[Element and text location data]
_ _ _ _ _ _ _
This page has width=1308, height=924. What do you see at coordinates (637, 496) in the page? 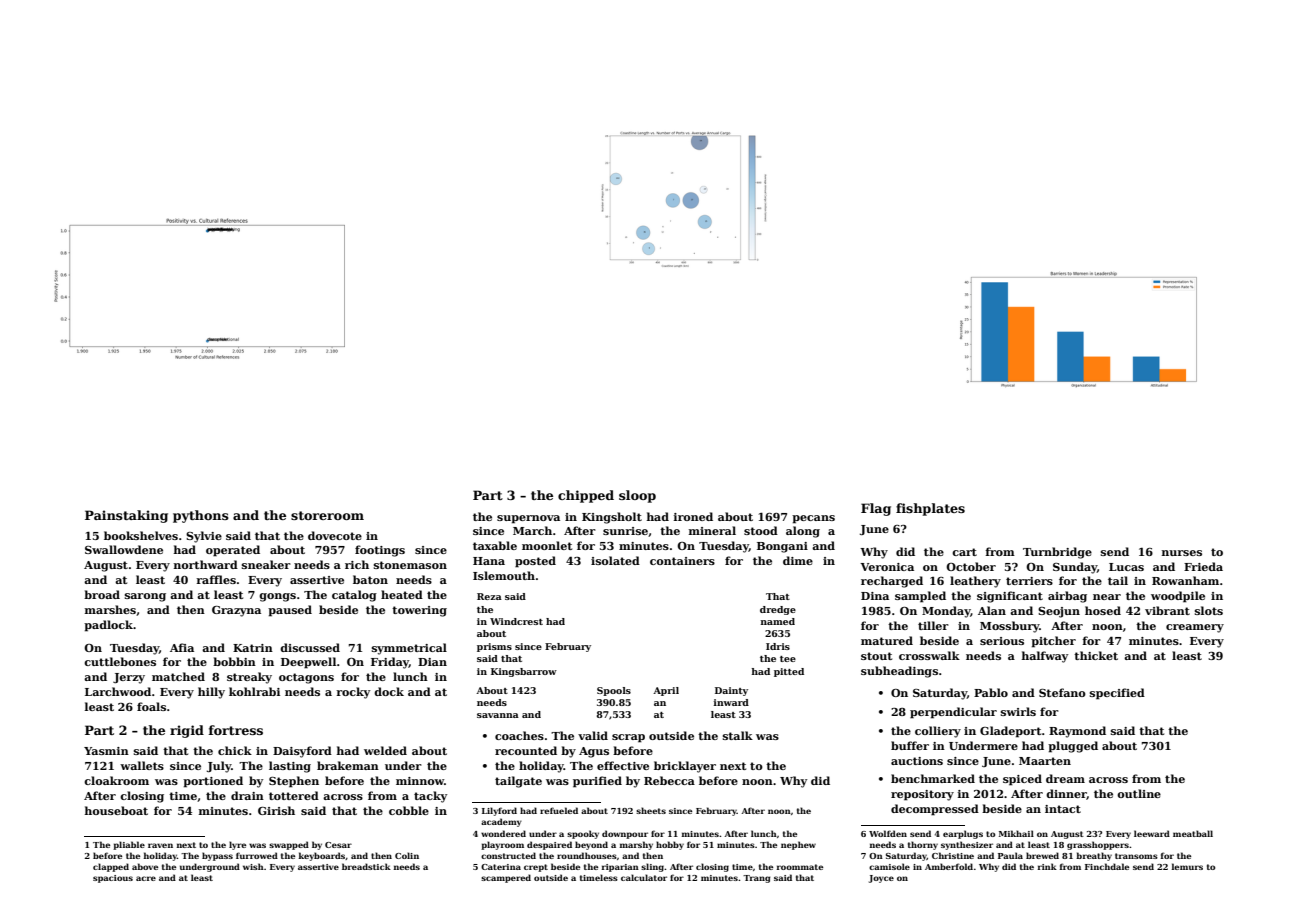
I see `sloop` at bounding box center [637, 496].
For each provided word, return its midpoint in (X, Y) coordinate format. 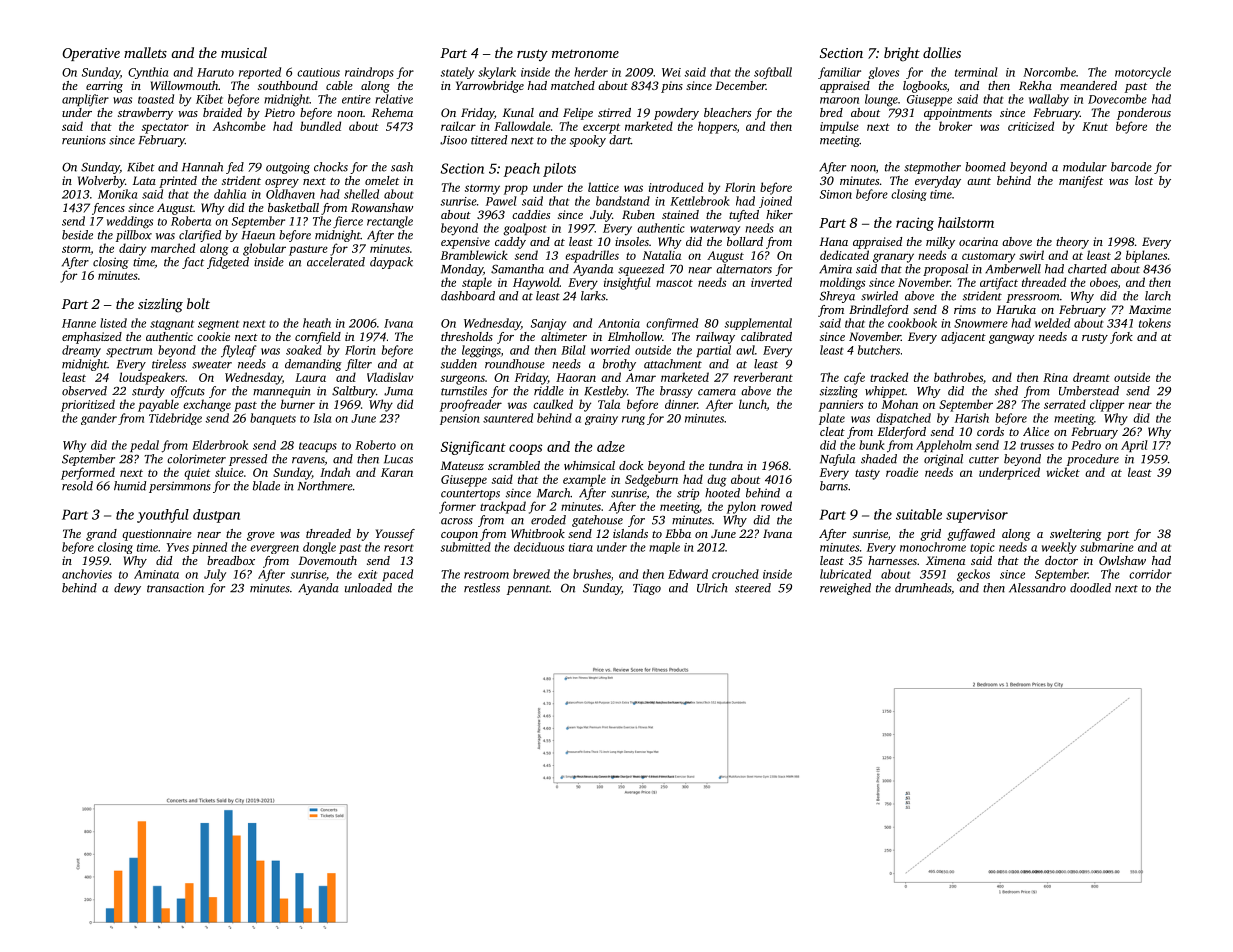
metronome (585, 53)
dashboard (468, 296)
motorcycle (1143, 73)
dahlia (230, 194)
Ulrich (712, 588)
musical (244, 52)
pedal (144, 446)
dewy (127, 589)
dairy (132, 249)
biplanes (1146, 256)
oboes (1104, 282)
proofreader (471, 405)
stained (680, 214)
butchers (879, 350)
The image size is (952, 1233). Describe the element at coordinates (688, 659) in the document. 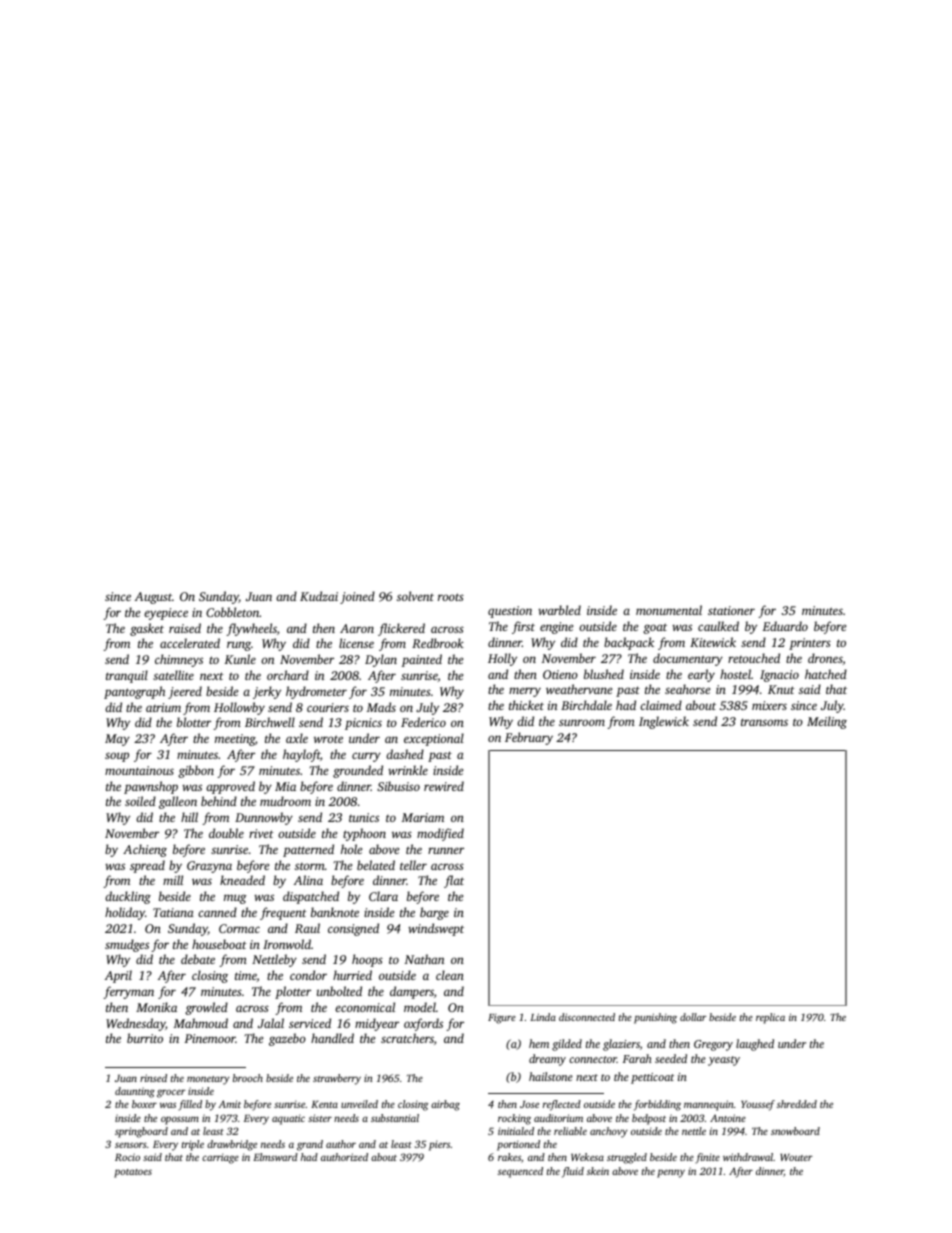

I see `documentary` at that location.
_ _ _ _ _ _ _
Given request: Rewrite the listing with "midpoint" changed to "center point", keeping every other part the same. Leave the pictures out of your answer.

Exercise response:
This page has width=1308, height=924. What do you see at coordinates (637, 496) in the page? 
I see `sloop` at bounding box center [637, 496].
For each provided word, return its center point in (X, Y) coordinate format. 
metronome (585, 53)
dashboard (468, 296)
motorcycle (1143, 73)
dahlia (230, 194)
Ulrich (712, 588)
musical (244, 52)
pedal (144, 446)
dewy (127, 589)
dairy (132, 249)
biplanes (1146, 256)
oboes (1104, 282)
proofreader (471, 405)
stained (680, 214)
butchers (879, 350)
The image size is (952, 1233). Describe the element at coordinates (688, 659) in the document. 

I see `documentary` at that location.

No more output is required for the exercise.